▶ Problem requirements
Review the material and extract every line in which the word "glue" occurs.

═══

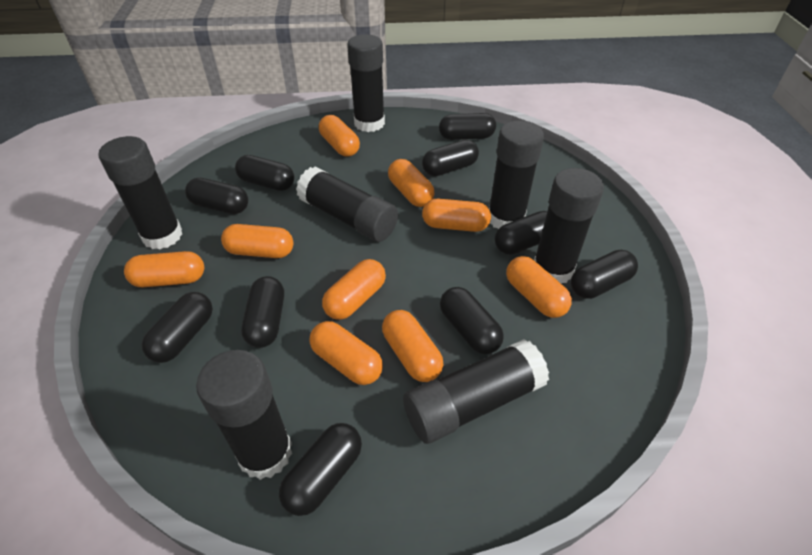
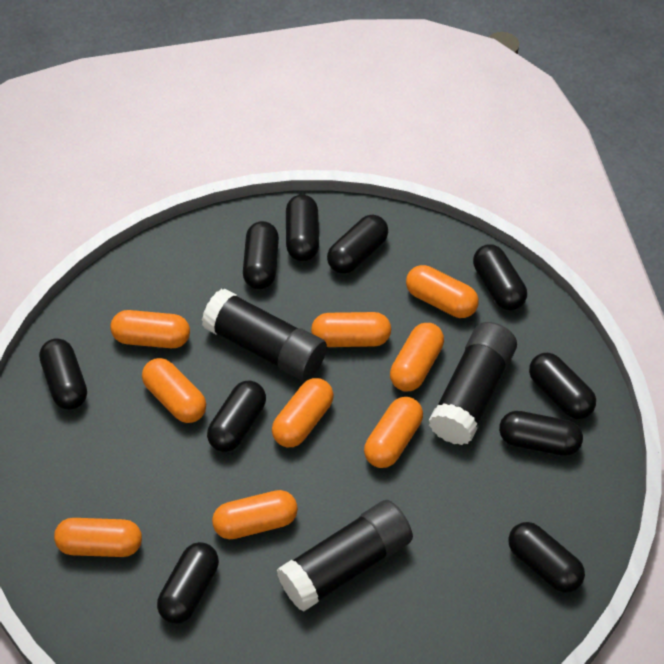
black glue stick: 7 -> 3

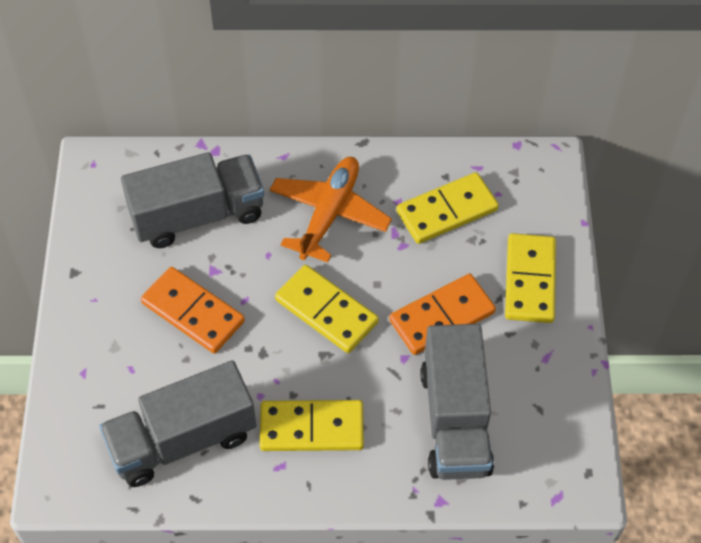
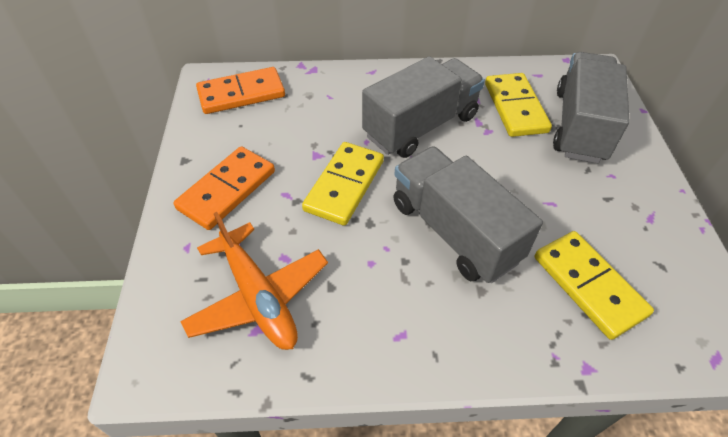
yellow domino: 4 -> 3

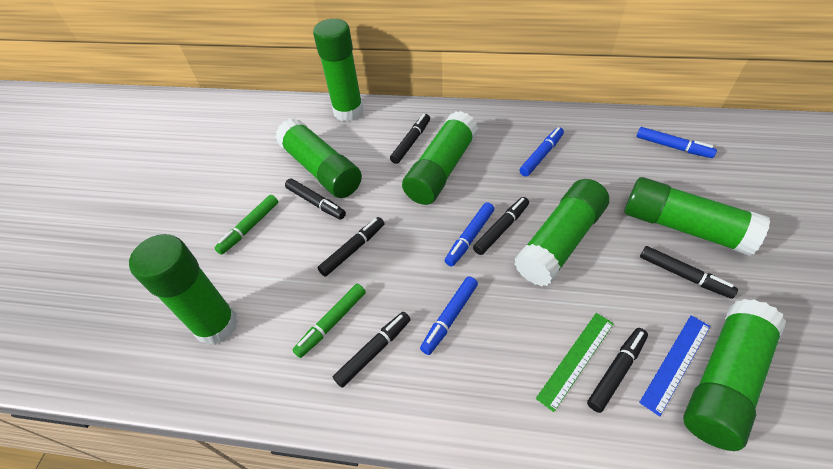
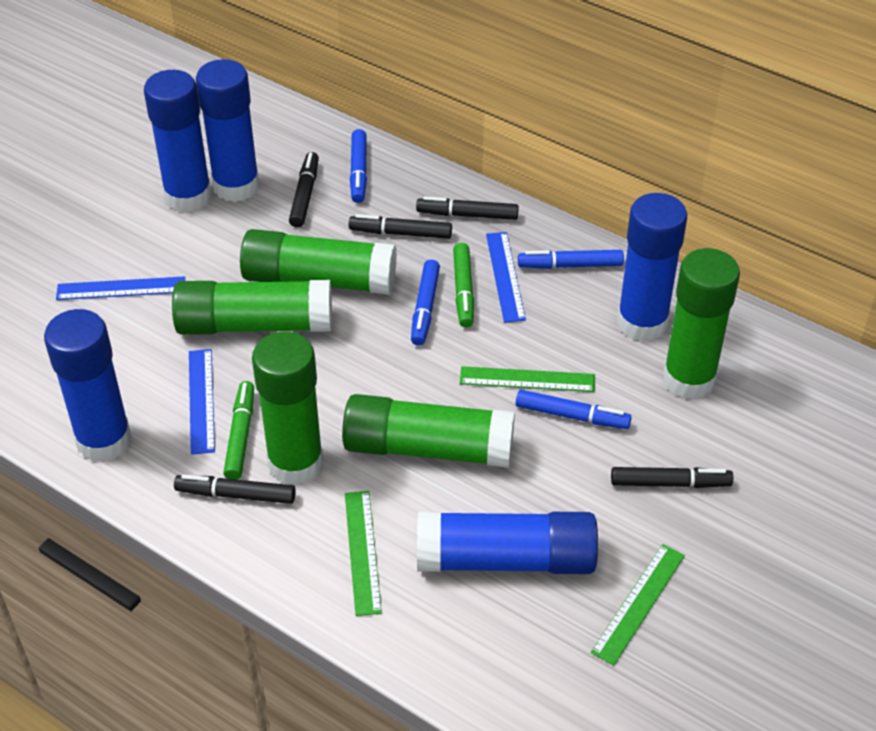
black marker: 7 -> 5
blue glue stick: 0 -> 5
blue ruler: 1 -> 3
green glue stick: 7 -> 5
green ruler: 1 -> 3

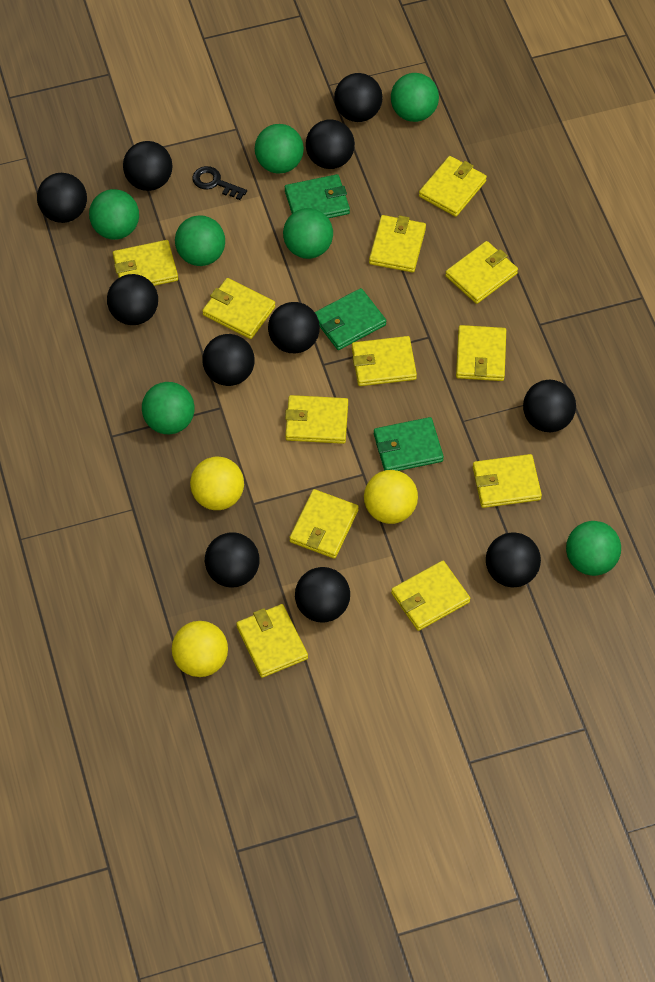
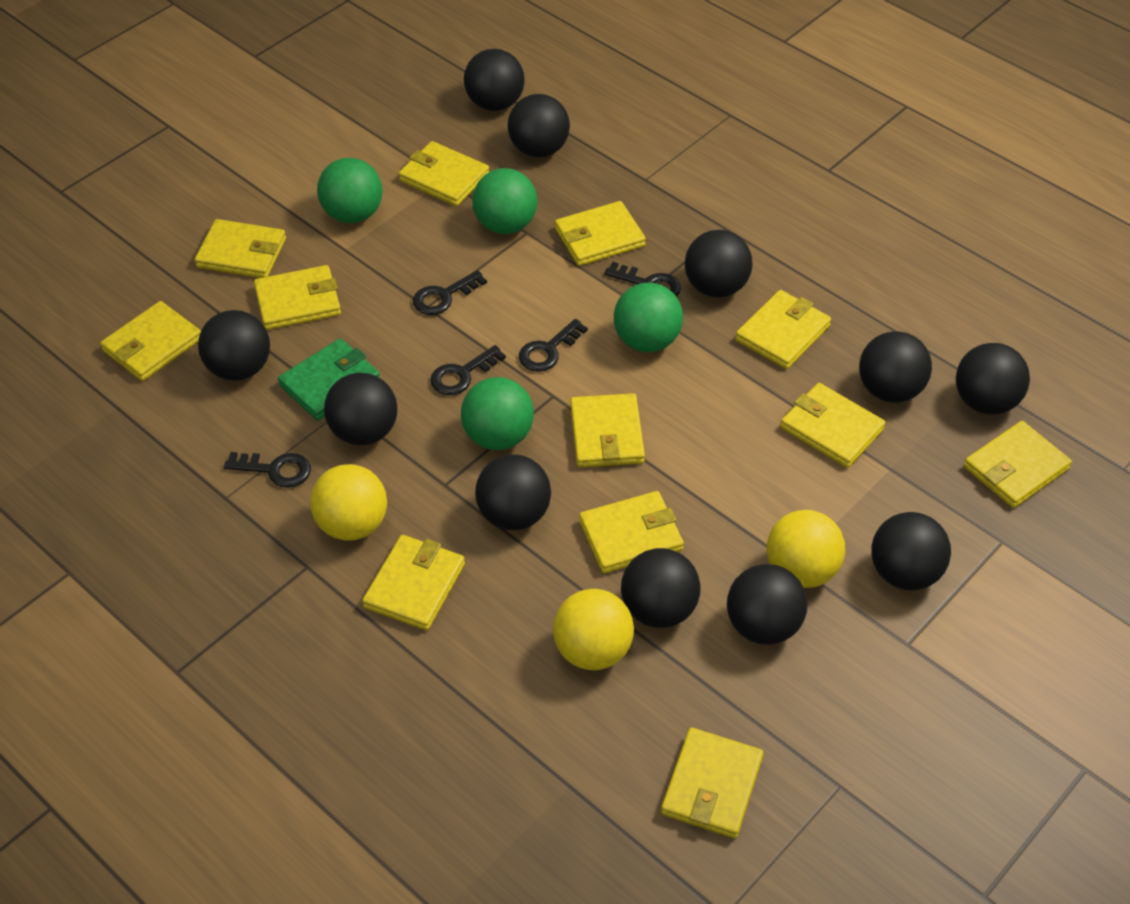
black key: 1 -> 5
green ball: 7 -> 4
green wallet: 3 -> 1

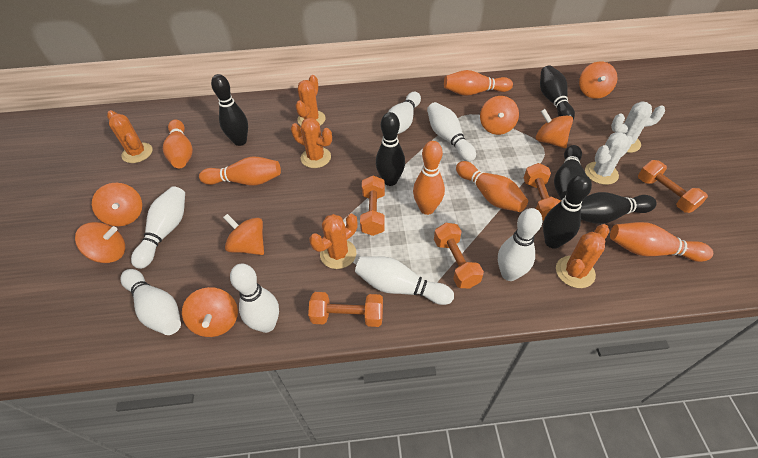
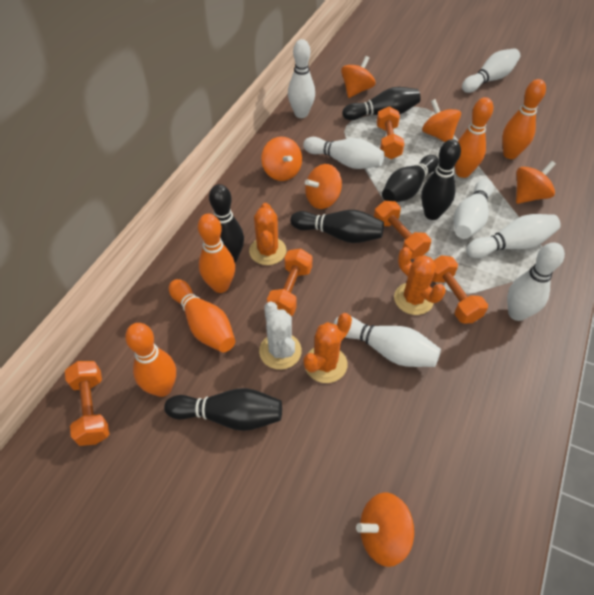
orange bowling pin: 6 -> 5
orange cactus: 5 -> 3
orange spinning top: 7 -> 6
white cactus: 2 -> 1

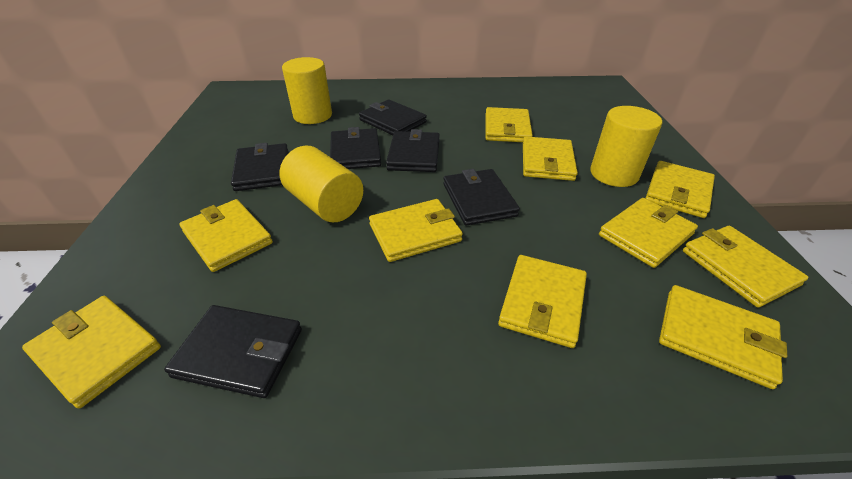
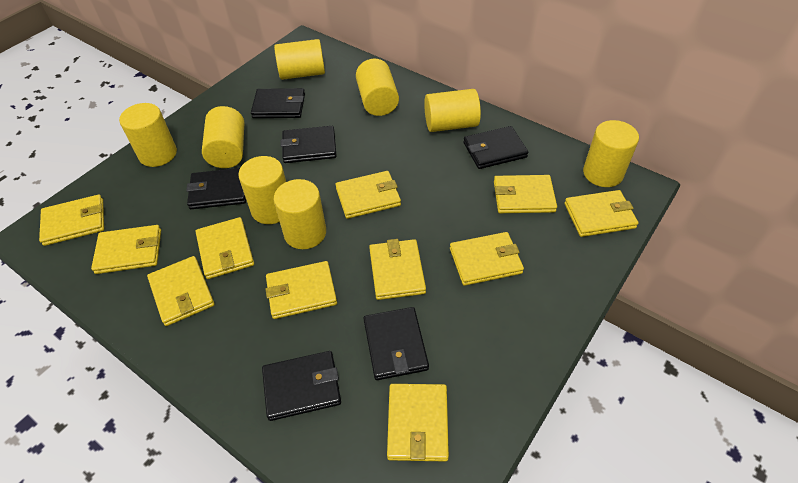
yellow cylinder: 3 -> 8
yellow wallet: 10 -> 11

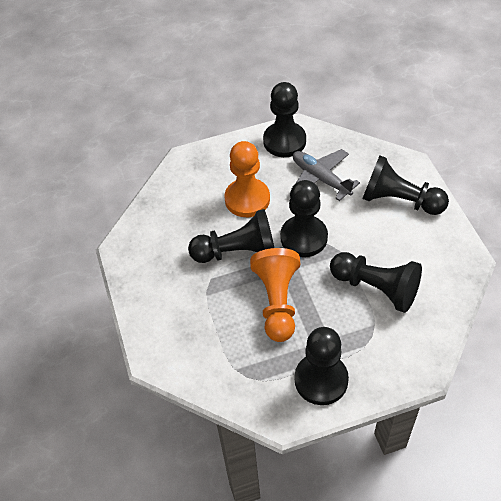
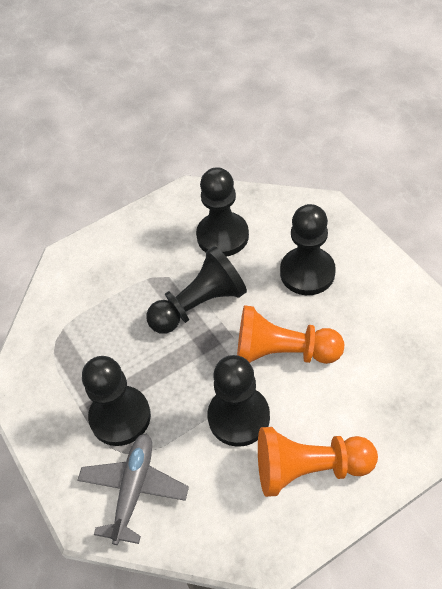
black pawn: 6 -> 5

═══

▶ Completed task
black glue stick: 7 -> 3
blue glue stick: 0 -> 5
green glue stick: 7 -> 5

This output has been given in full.